● **PROVIDED INFORMATION**
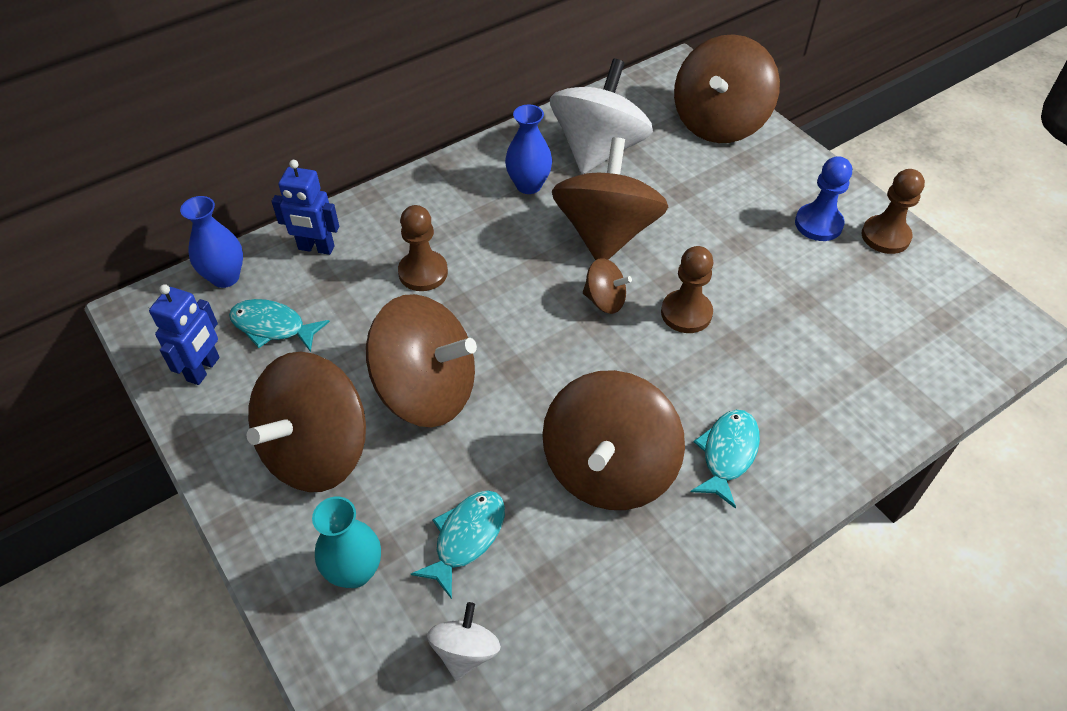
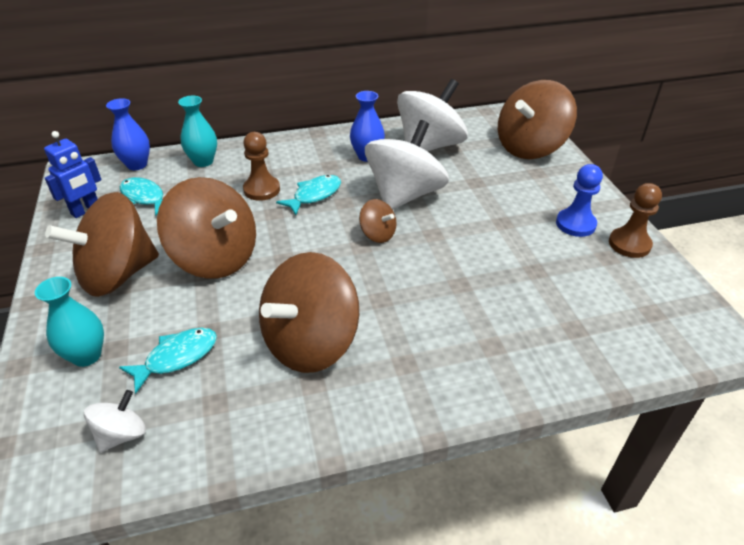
camera: 20 degrees right, 10 degrees down
(316, 248) = (203, 161): blue robot -> turquoise vase
(606, 233) = (404, 195): brown spinning top -> white spinning top
(686, 313) = (434, 257): brown pawn -> none
(727, 454) = (411, 359): turquoise fish -> turquoise fish (314, 195)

● **THE TASK**
Send back every line of the listing exactly. Omit the images.

● **ANSWER AREA**
camera: 20 degrees right, 10 degrees down
(316, 248) = (203, 161): blue robot -> turquoise vase
(606, 233) = (404, 195): brown spinning top -> white spinning top
(686, 313) = (434, 257): brown pawn -> none
(727, 454) = (411, 359): turquoise fish -> turquoise fish (314, 195)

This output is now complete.